Brief
If a record holds a picture, drop the picture and return the rest of the record word for word.

Dataset extract
+ + +

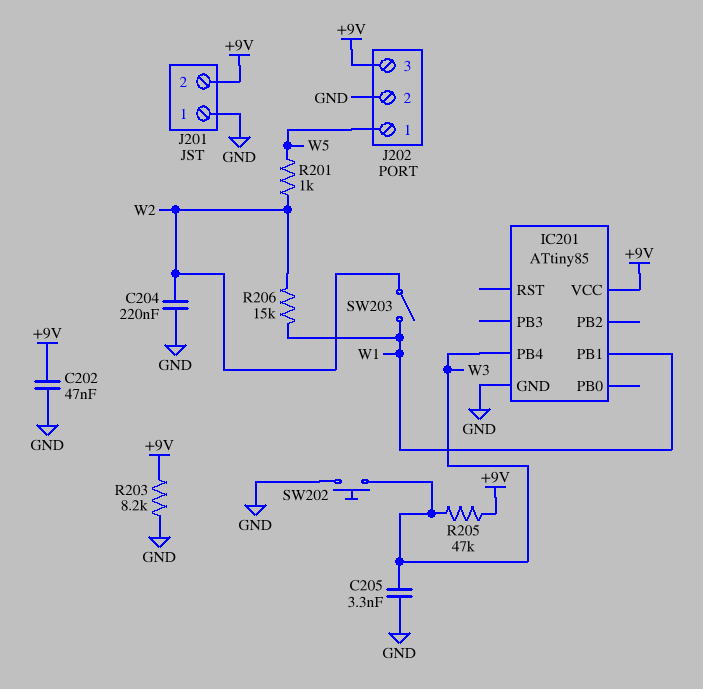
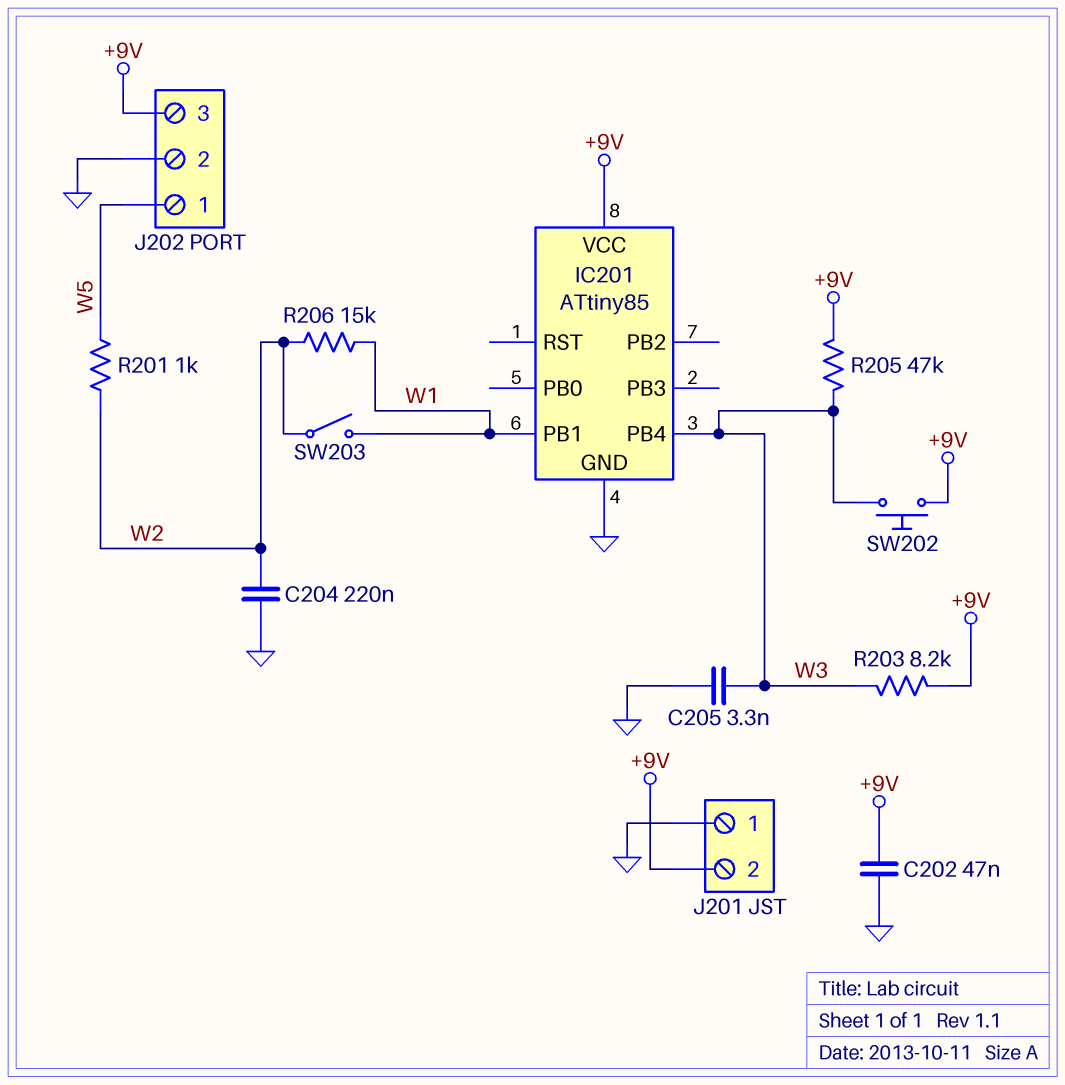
R203: 8.2k (+9V, GND) -> 8.2k (+9V, W3)
SW202: button (GND, W3) -> button (+9V, W3)

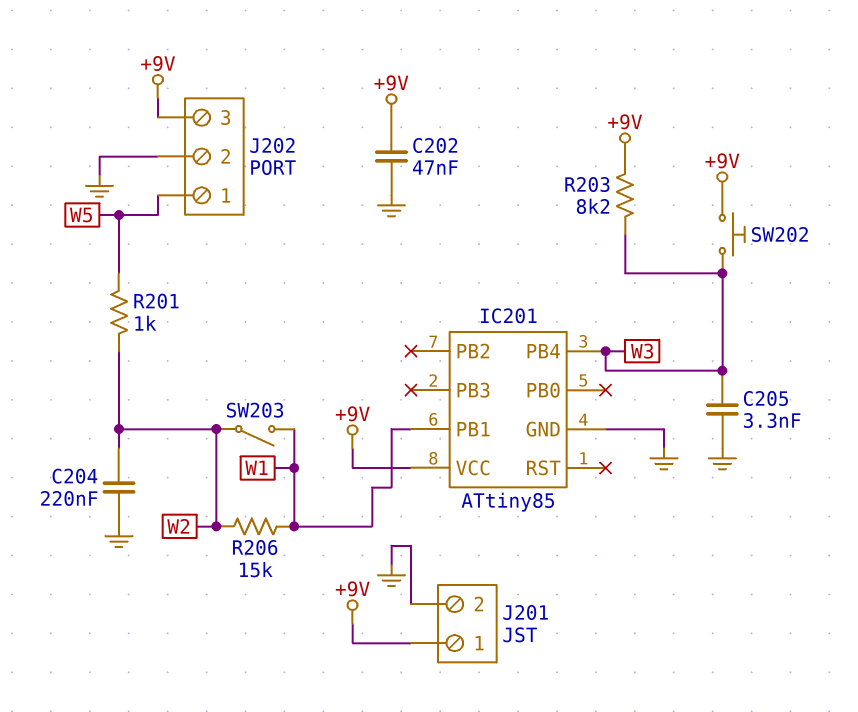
J201 pin 1: GND -> +9V
J201 pin 2: +9V -> GND
R205: 47k (+9V, W3) -> none

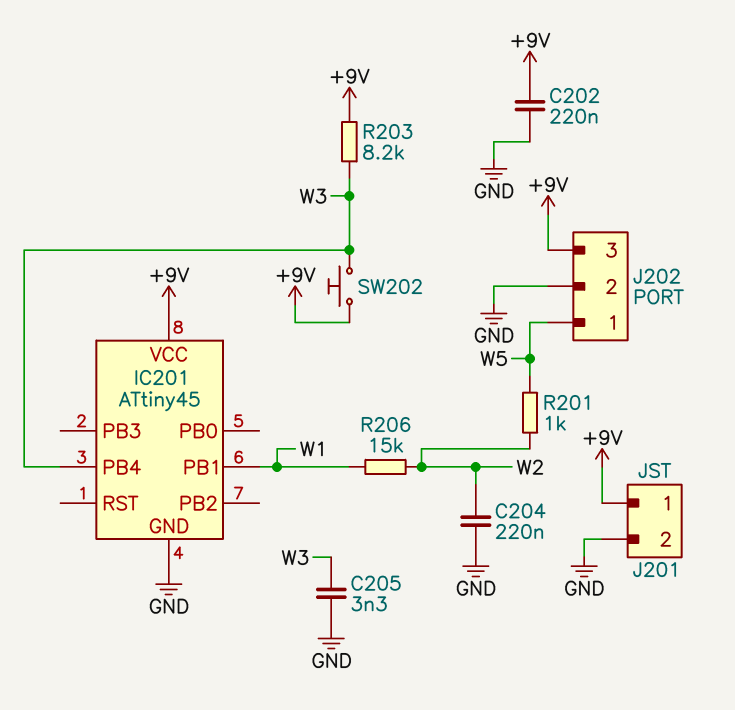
C202: 47nF (+9V, GND) -> 220nF (+9V, GND)
IC201: ATtiny85 -> ATtiny45
SW203: switch (W1, W2) -> none

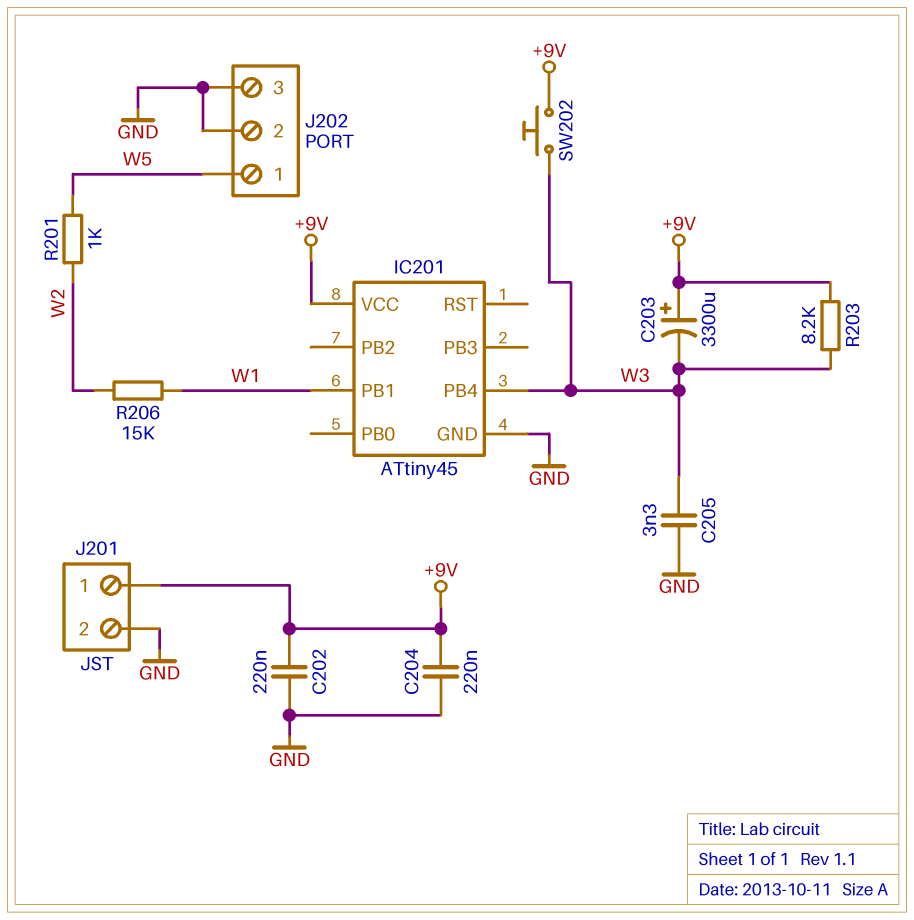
C203: none -> 3300uF (plus +9V, minus W3)
C204: 220nF (GND, W2) -> 220nF (+9V, GND)
J202 pin 3: +9V -> GND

+ + +

Written reply
R203: 8.2k (+9V, GND) -> 8.2k (+9V, W3)
SW202: button (GND, W3) -> button (+9V, W3)

J201 pin 1: GND -> +9V
J201 pin 2: +9V -> GND
R205: 47k (+9V, W3) -> none

C202: 47nF (+9V, GND) -> 220nF (+9V, GND)
IC201: ATtiny85 -> ATtiny45
SW203: switch (W1, W2) -> none

C203: none -> 3300uF (plus +9V, minus W3)
C204: 220nF (GND, W2) -> 220nF (+9V, GND)
J202 pin 3: +9V -> GND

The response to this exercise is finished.